> _What the exercise asks_: Please reproduce, exactly and in full, the lines from the one containing "C1: 470nF (AGND, VA) -> 470nF (VA, W3)" to the end of the material below.

> _Data records_:
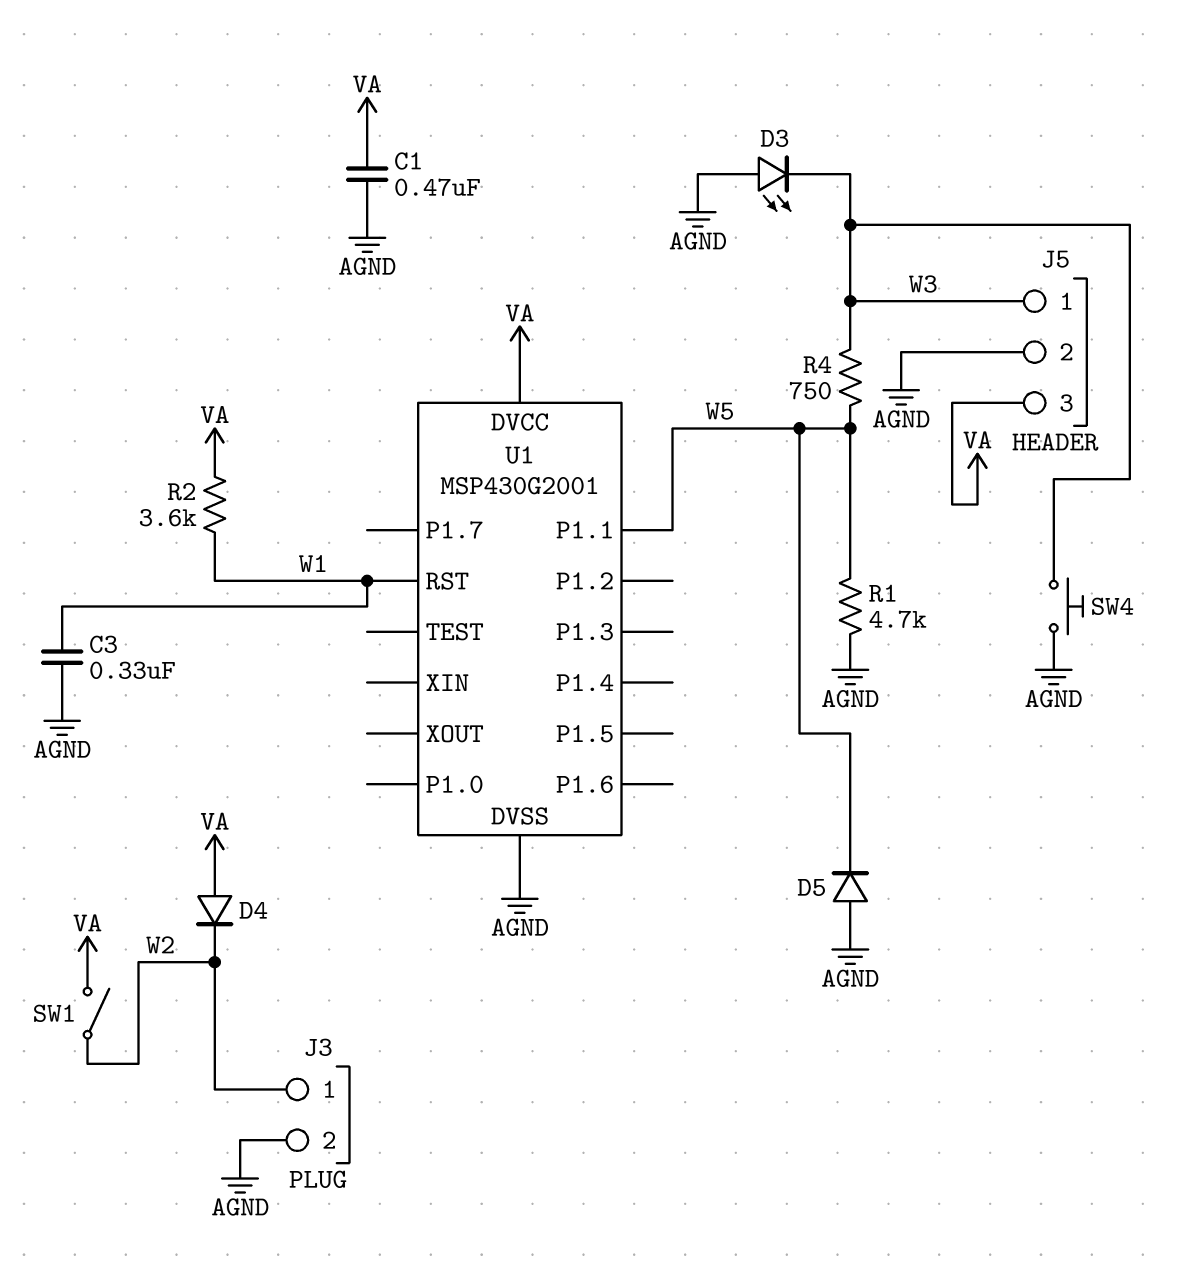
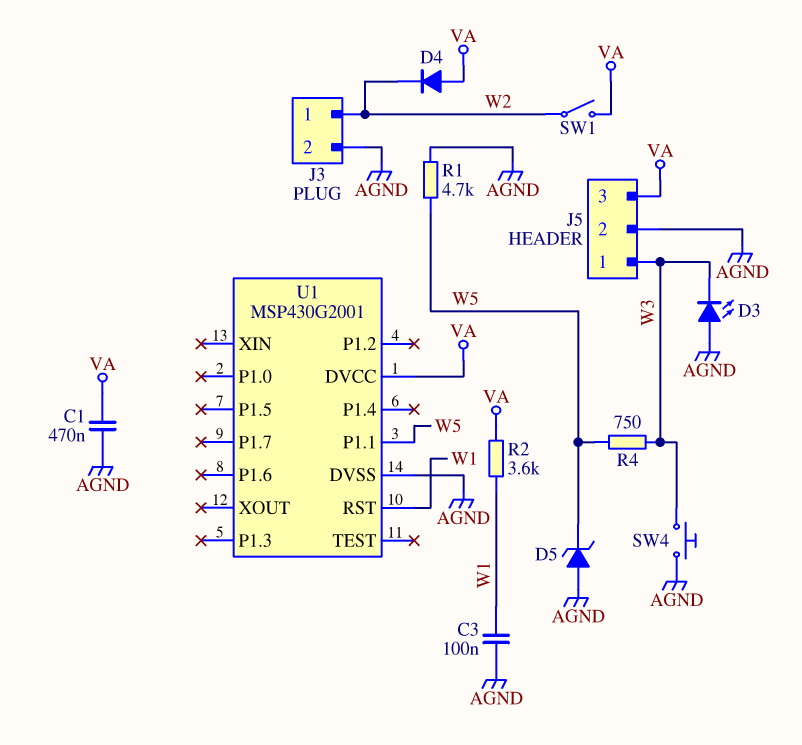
C3: 330nF (AGND, W1) -> 100nF (AGND, W1)
D5: diode (A AGND, K W5) -> zener (A AGND, K W5)

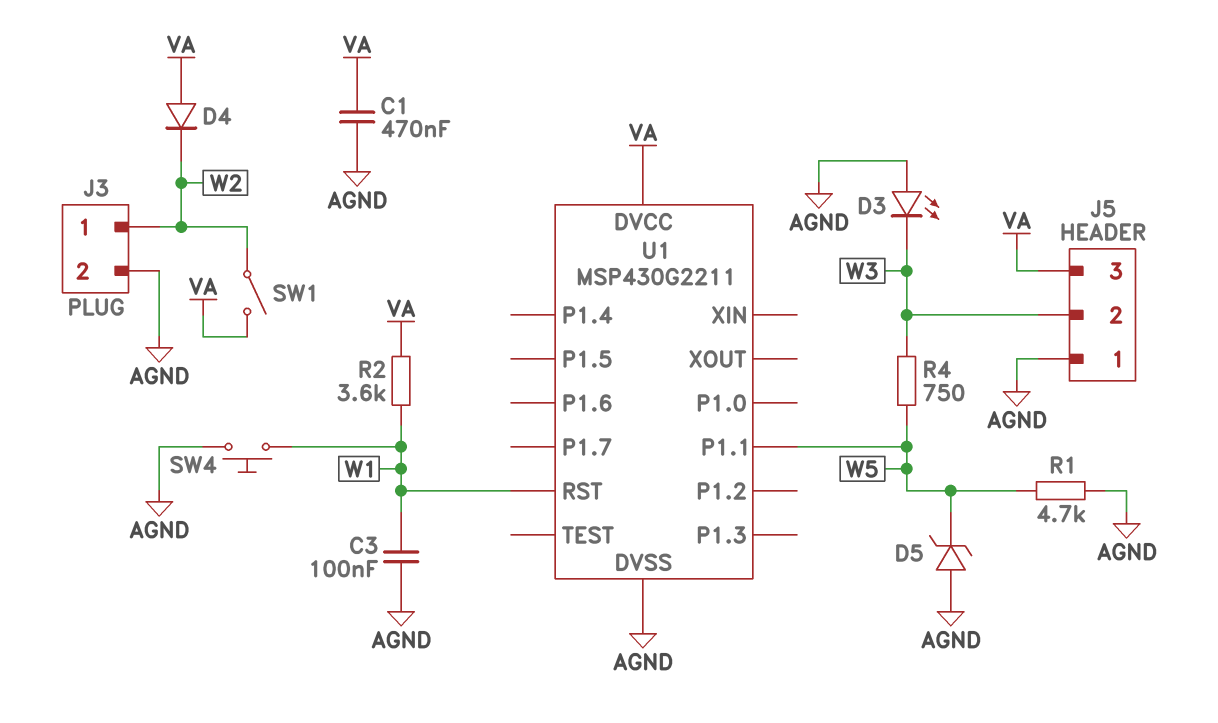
J5 pin 1: W3 -> AGND
J5 pin 2: AGND -> W3
SW4: button (AGND, W3) -> button (AGND, W1)
U1: MSP430G2001 -> MSP430G2211

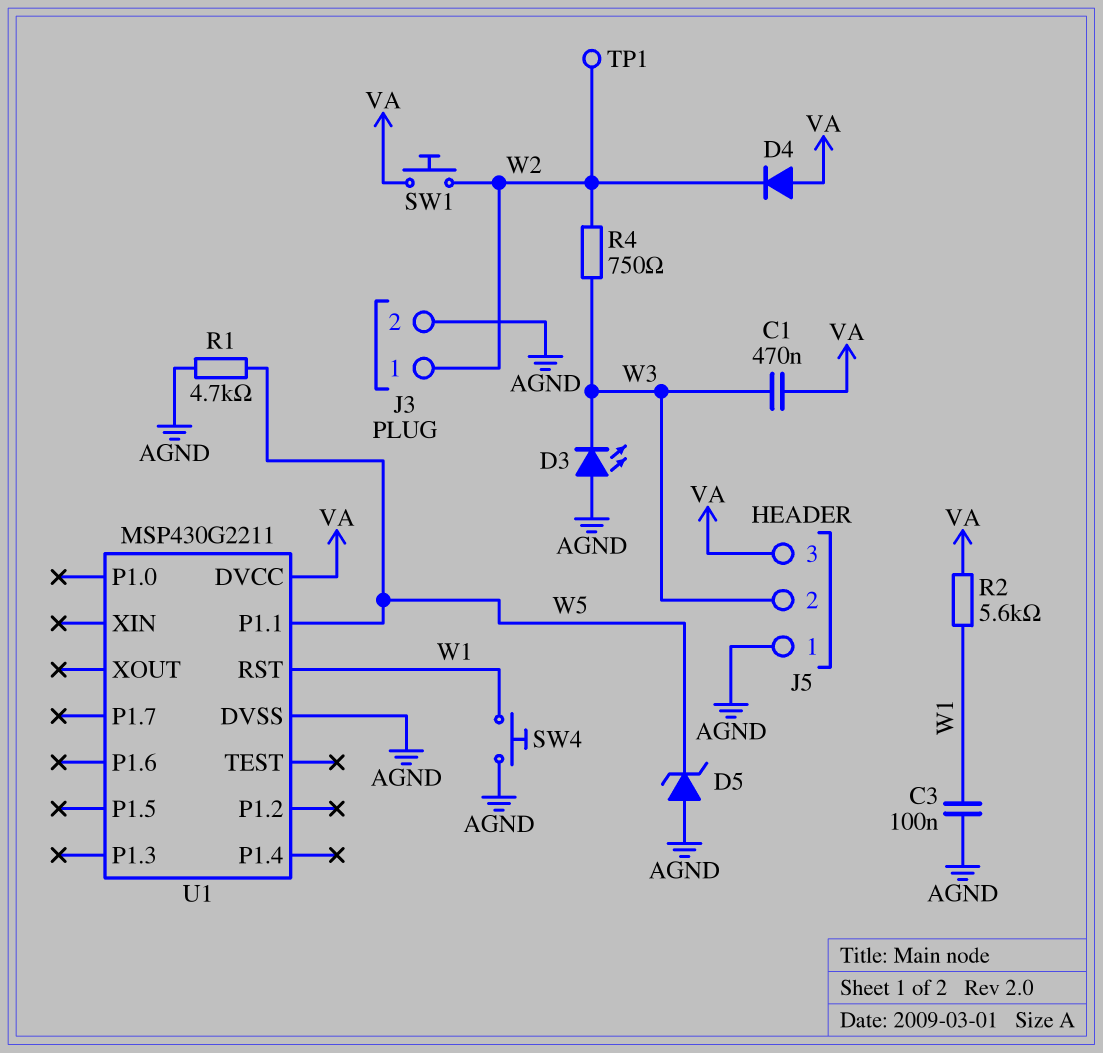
C1: 470nF (AGND, VA) -> 470nF (VA, W3)
R2: 3.6k (VA, W1) -> 5.6k (VA, W1)
R4: 750 (W3, W5) -> 750 (W2, W3)
SW1: switch (VA, W2) -> button (VA, W2)
TP1: none -> test point (W2)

> _Response to the task_:
C1: 470nF (AGND, VA) -> 470nF (VA, W3)
R2: 3.6k (VA, W1) -> 5.6k (VA, W1)
R4: 750 (W3, W5) -> 750 (W2, W3)
SW1: switch (VA, W2) -> button (VA, W2)
TP1: none -> test point (W2)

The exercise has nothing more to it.